### MATERIAL PROVIDED:
----
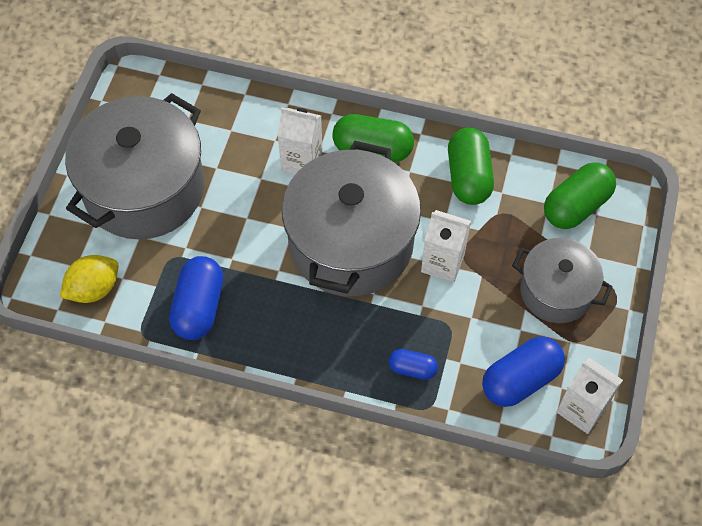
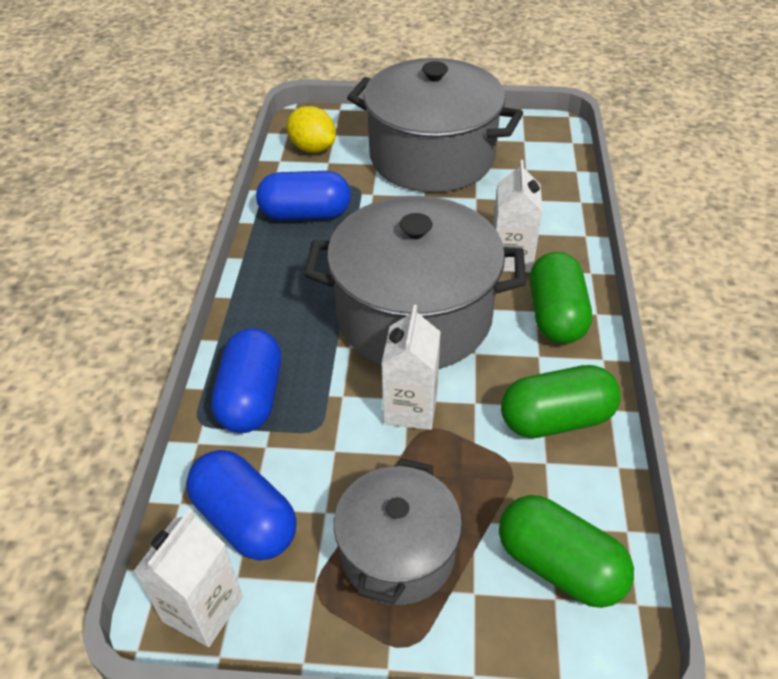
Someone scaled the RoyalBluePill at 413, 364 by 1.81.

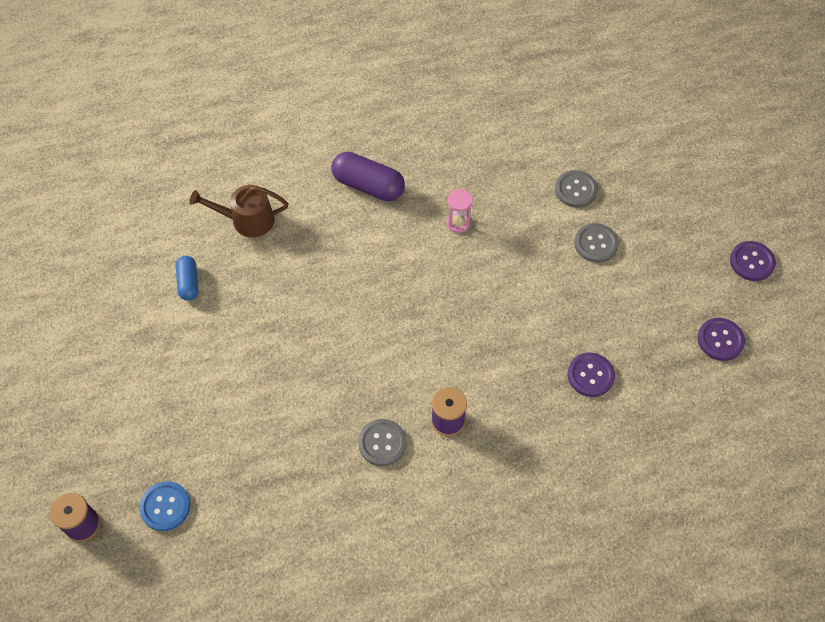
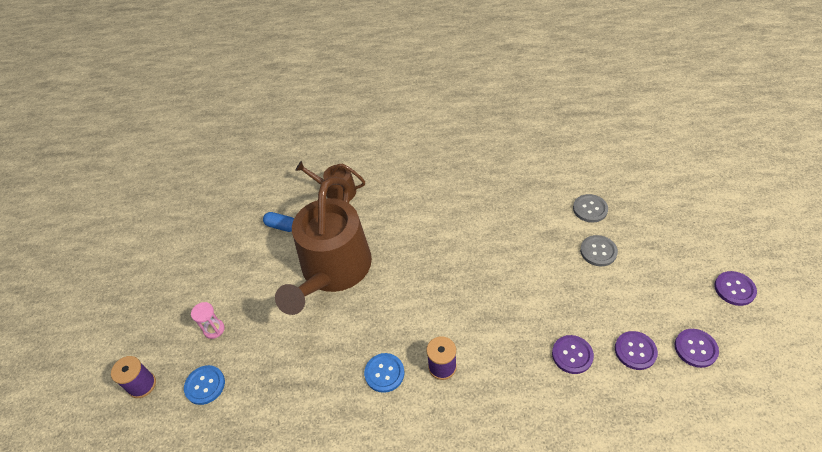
Someone carried the PinkSandglass from 459, 211 to 208, 320. Someone rotated the RoyalBluePill at 187, 278 by 75 degrees counterclockwise. Someone put down the DarkBrownSprinklingCan at 323, 246. Someone repainted the GreyShirtButton at 382, 442, which became the RoyalBlueShirtButton at 384, 373. Someone put down the PurpleShirtButton at 636, 350. Someone took away the PurplePill at 368, 176.

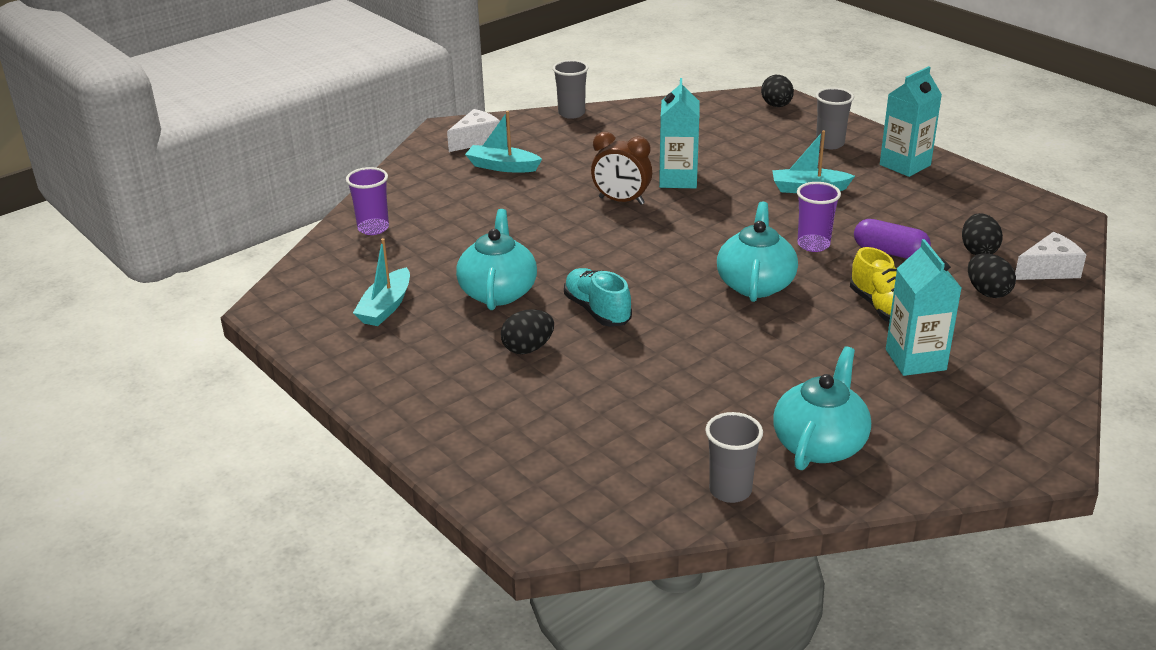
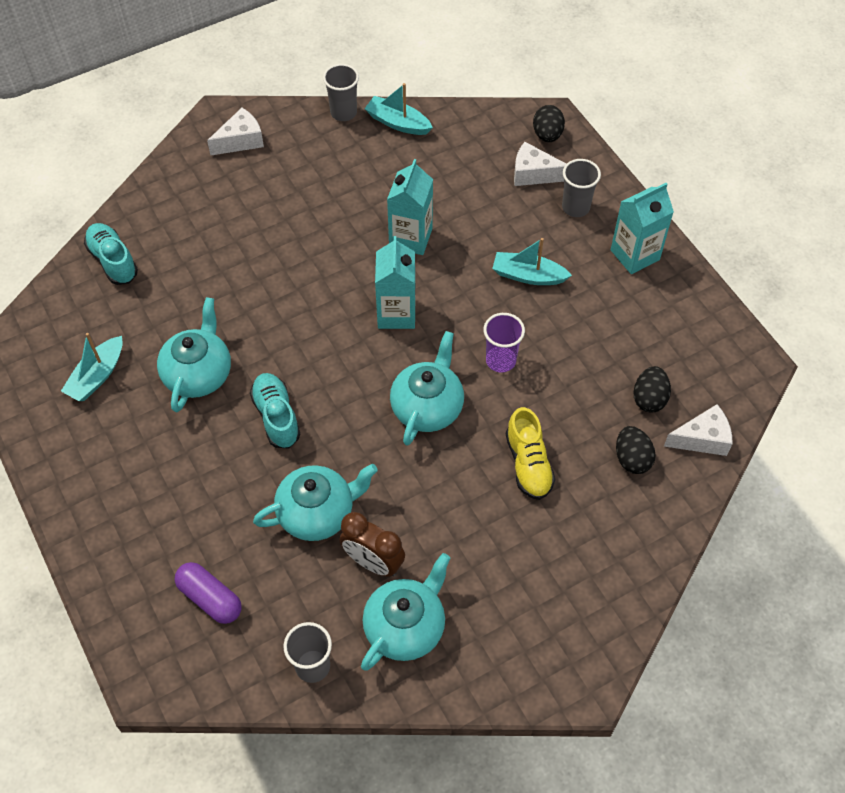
Someone swapped the PurpleTumbler at 367, 201 for the AquaShoe at 111, 254. Someone carried the PurplePill from 892, 239 to 208, 593. Someone put down the AquaTeaPot at 315, 502. Someone carried the DarkBrownBedsideClock from 621, 168 to 372, 544. Someone carried the AquaSailboat from 503, 141 to 398, 109. Someone carried the AquaJuiceCarton from 923, 307 to 395, 282. Someone put down the WhiteCheeseWedge at 540, 164. Someone took away the BlackEggShape at 527, 331.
----
### YOUR OBJECTIVE:
Word for word, write out the full listing, leaving the pictures aside.

### SOLUTION:
Someone scaled the RoyalBluePill at 413, 364 by 1.81.

Someone carried the PinkSandglass from 459, 211 to 208, 320. Someone rotated the RoyalBluePill at 187, 278 by 75 degrees counterclockwise. Someone put down the DarkBrownSprinklingCan at 323, 246. Someone repainted the GreyShirtButton at 382, 442, which became the RoyalBlueShirtButton at 384, 373. Someone put down the PurpleShirtButton at 636, 350. Someone took away the PurplePill at 368, 176.

Someone swapped the PurpleTumbler at 367, 201 for the AquaShoe at 111, 254. Someone carried the PurplePill from 892, 239 to 208, 593. Someone put down the AquaTeaPot at 315, 502. Someone carried the DarkBrownBedsideClock from 621, 168 to 372, 544. Someone carried the AquaSailboat from 503, 141 to 398, 109. Someone carried the AquaJuiceCarton from 923, 307 to 395, 282. Someone put down the WhiteCheeseWedge at 540, 164. Someone took away the BlackEggShape at 527, 331.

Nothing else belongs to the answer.